> Activity
The line that contains "R7: none -> 1k (N004, N005)" marks the start. Please set it down, with every later line of the data, exactly and without pictures.

*** Information provided Section Begins ***

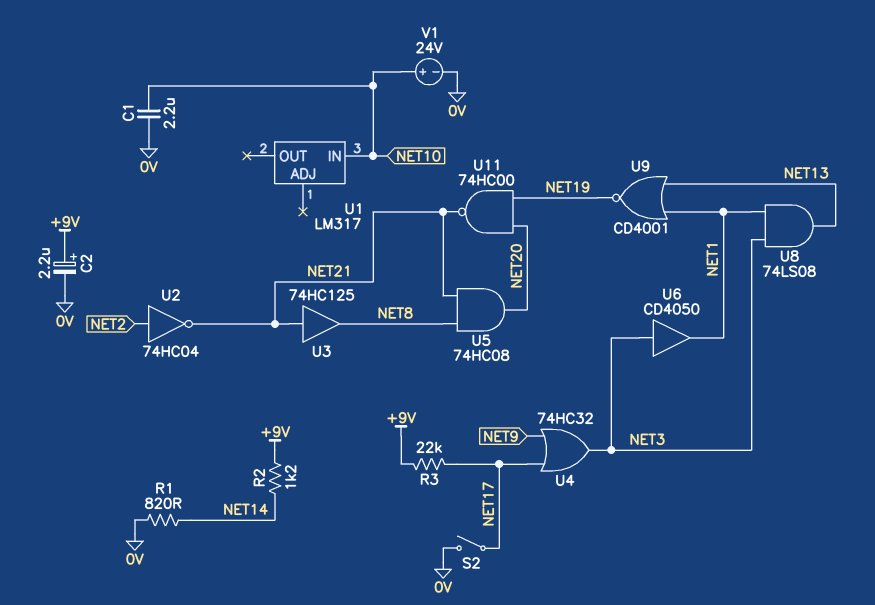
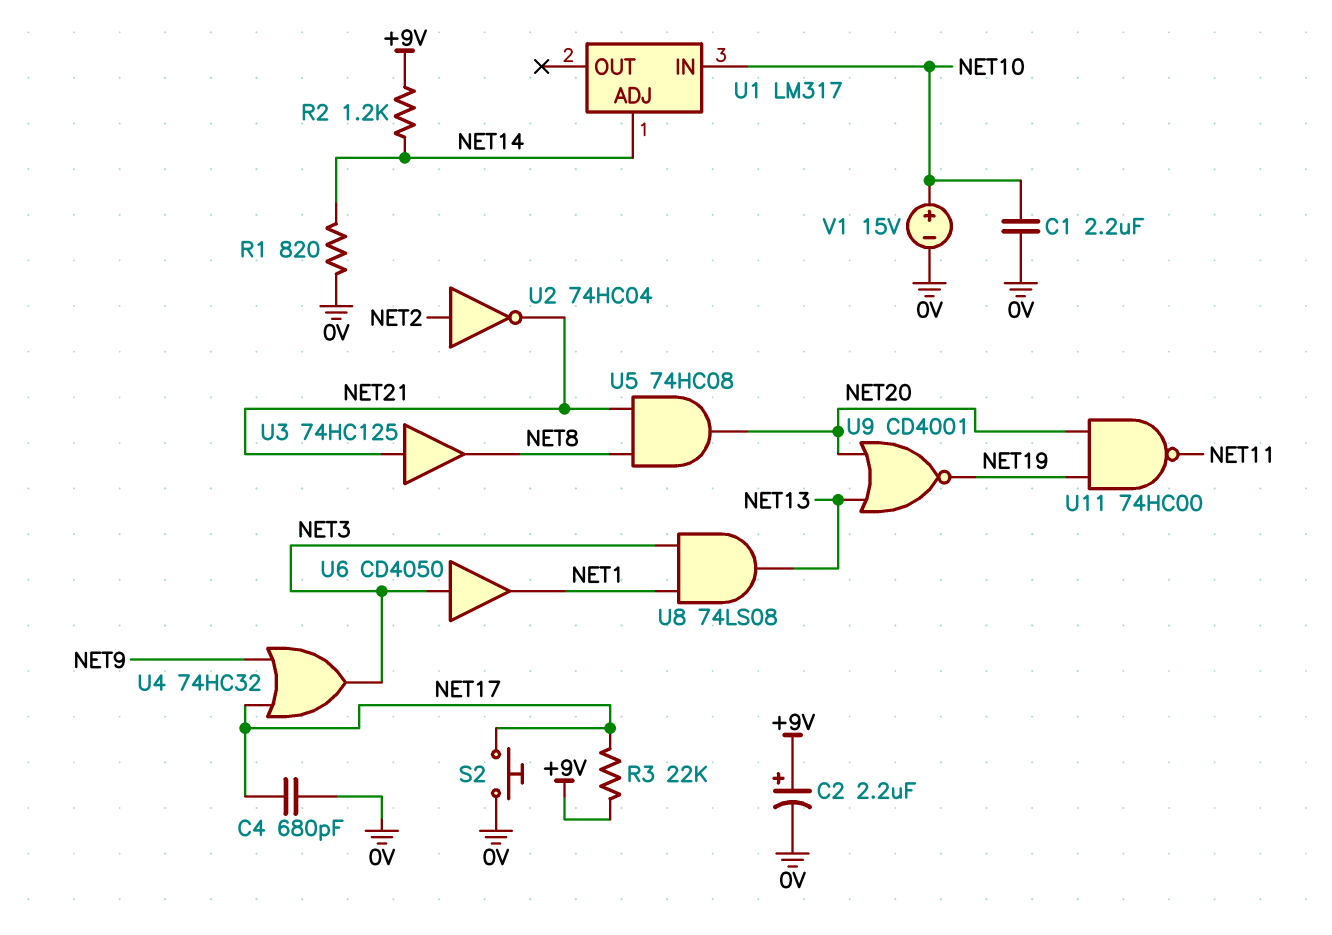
C4: none -> 680pF (0V, NET17)
S2: switch (0V, NET17) -> button (0V, NET17)
U1 pin ADJ: none -> NET14
U9: NOR CD4001 (in NET1, in NET13, out NET19) -> NOR CD4001 (in NET13, in NET20, out NET19)
U11: NAND 74HC00 (in NET19, in NET20, out NET21) -> NAND 74HC00 (in NET19, in NET20, out NET11)
V1: 24V (plus NET10, minus 0V) -> 15V (plus NET10, minus 0V)

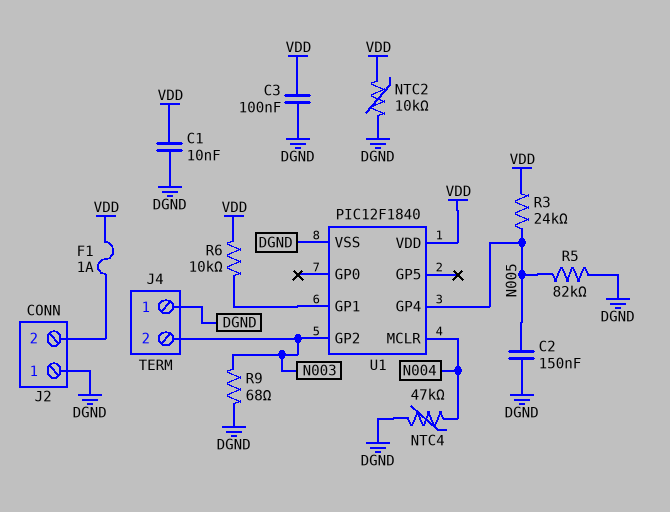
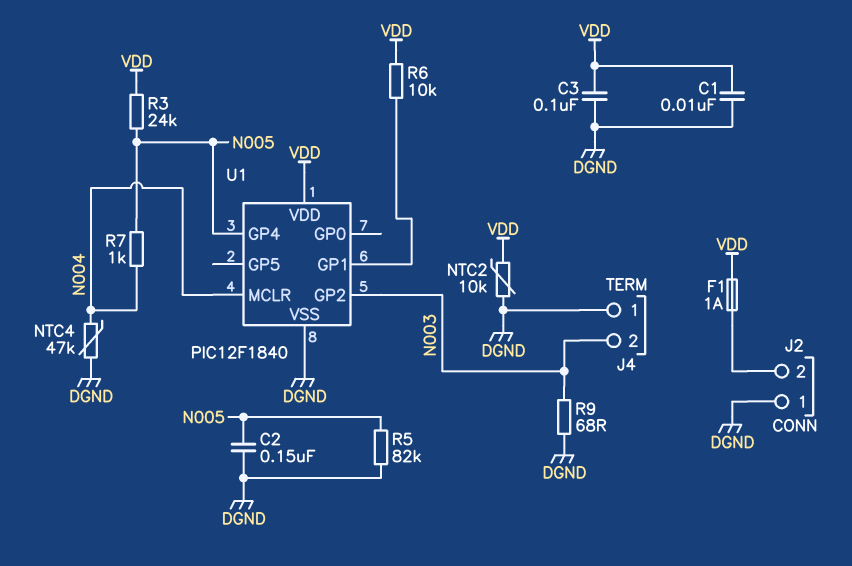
R7: none -> 1k (N004, N005)

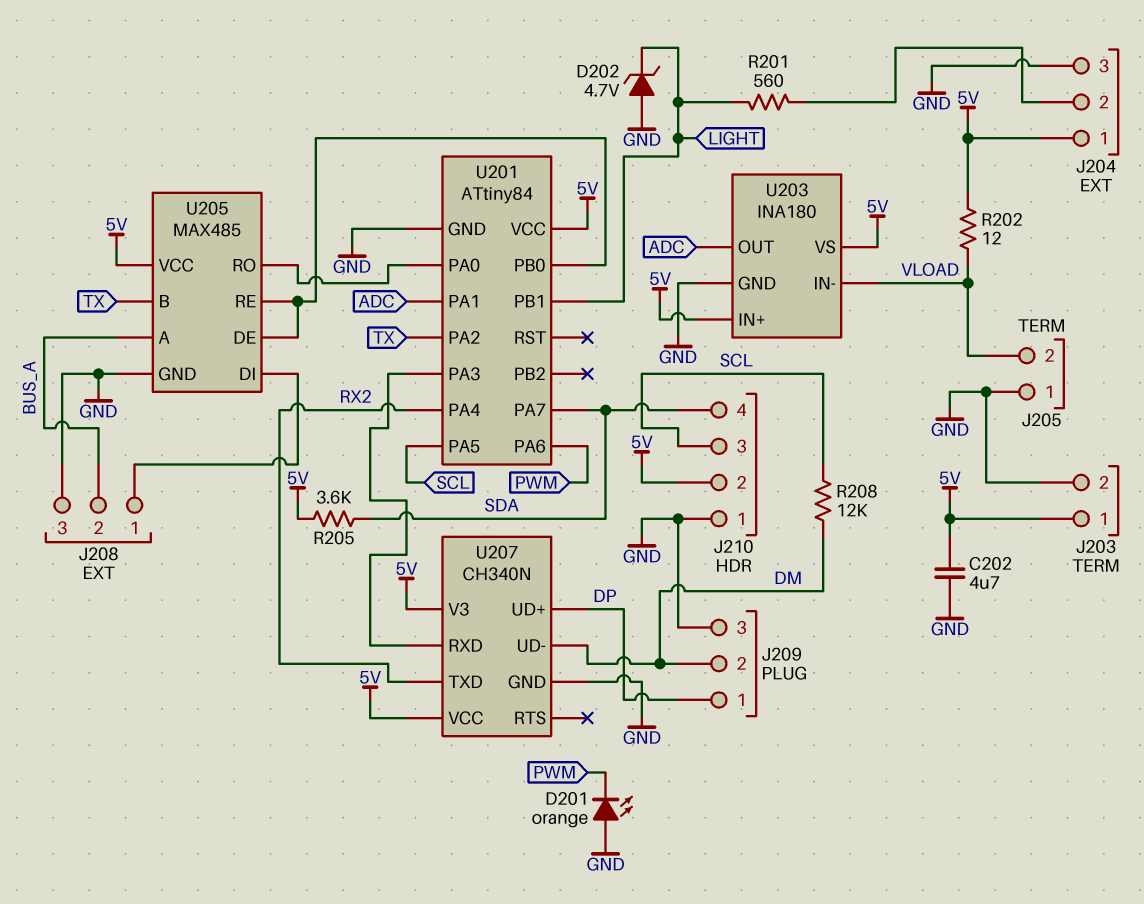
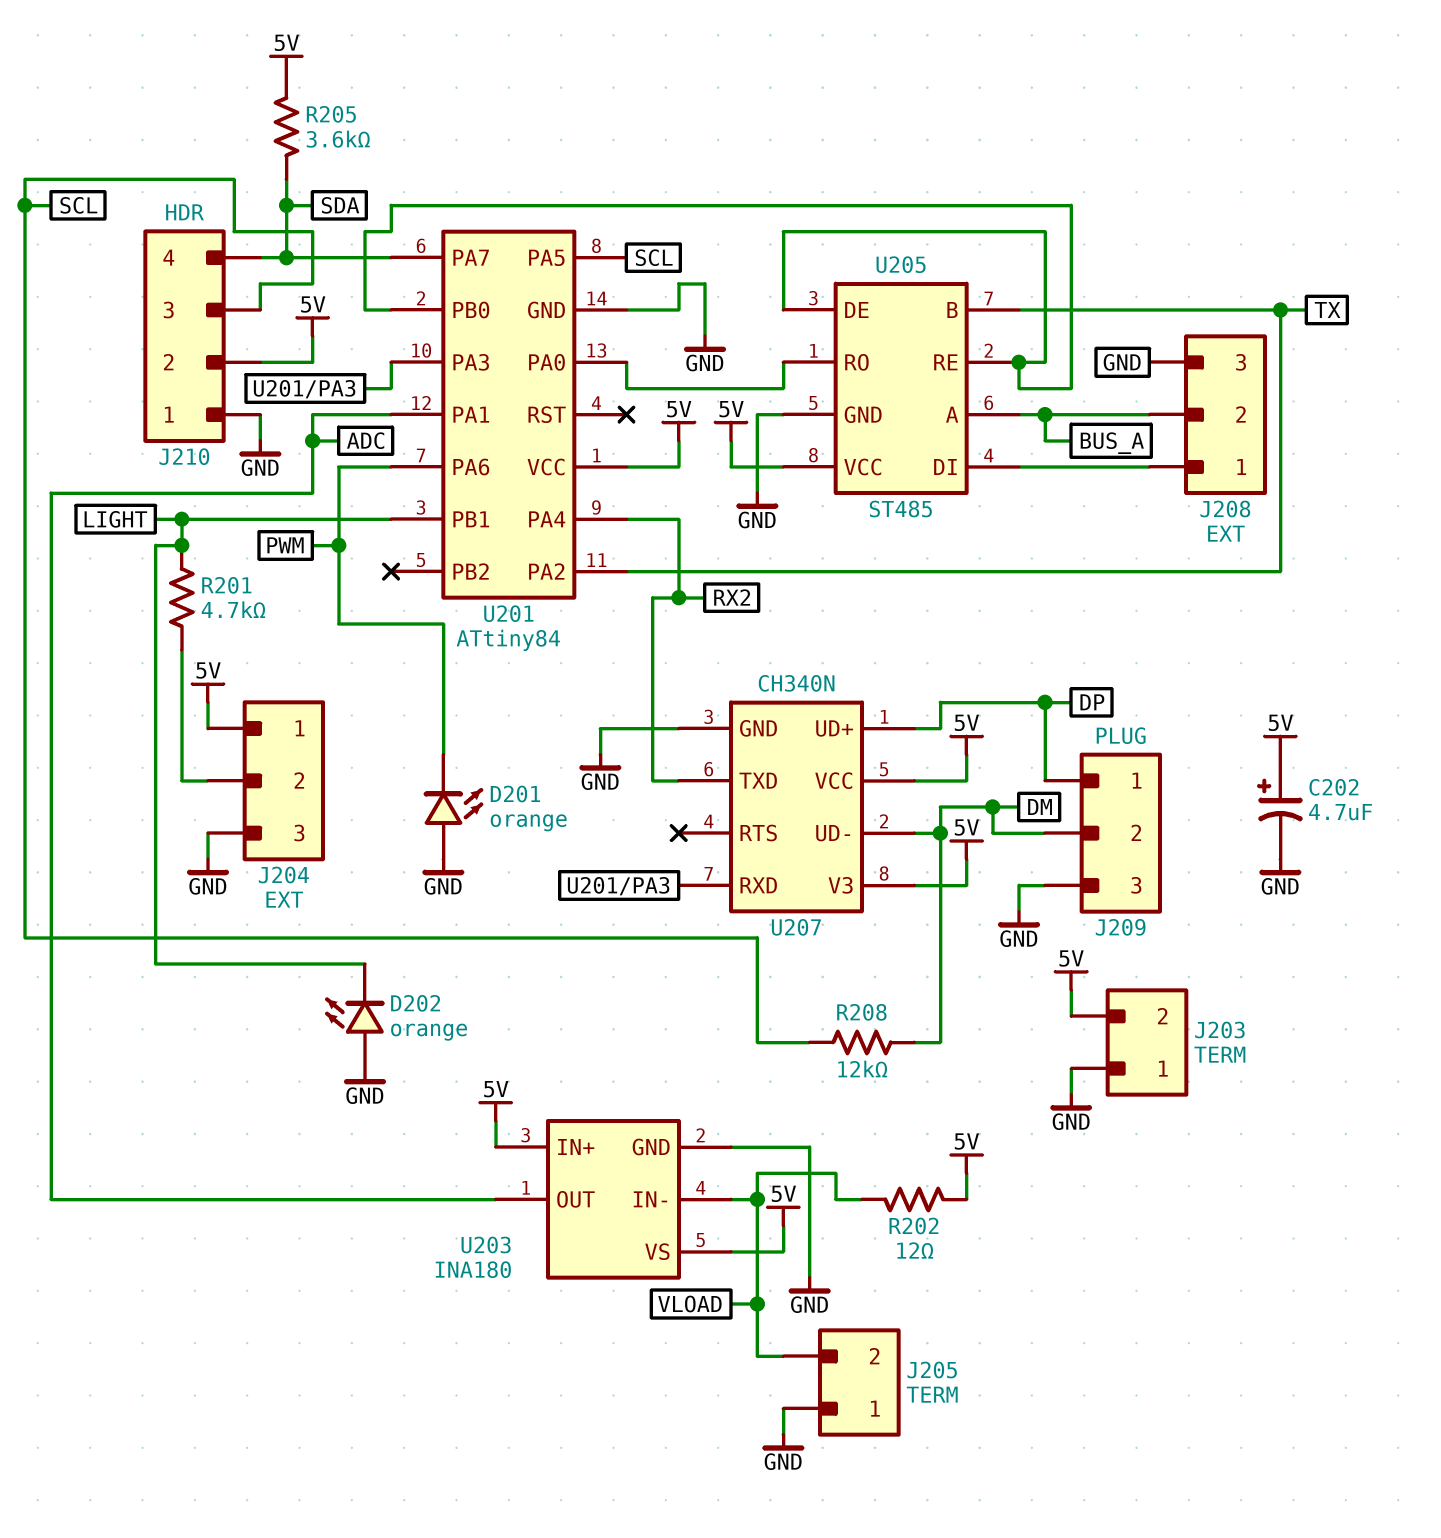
C202: 4.7uF (5V, GND) -> 4.7uF (plus 5V, minus GND)
D202: zener 4.7V (A GND, K LIGHT) -> LED orange (A GND, K LIGHT)
J203 pin 1: 5V -> GND
J203 pin 2: GND -> 5V
R201: 560 (J204/2, LIGHT) -> 4.7k (J204/2, LIGHT)
U205: MAX485 -> ST485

*** Information provided Section Ends ***

> Reply
R7: none -> 1k (N004, N005)

C202: 4.7uF (5V, GND) -> 4.7uF (plus 5V, minus GND)
D202: zener 4.7V (A GND, K LIGHT) -> LED orange (A GND, K LIGHT)
J203 pin 1: 5V -> GND
J203 pin 2: GND -> 5V
R201: 560 (J204/2, LIGHT) -> 4.7k (J204/2, LIGHT)
U205: MAX485 -> ST485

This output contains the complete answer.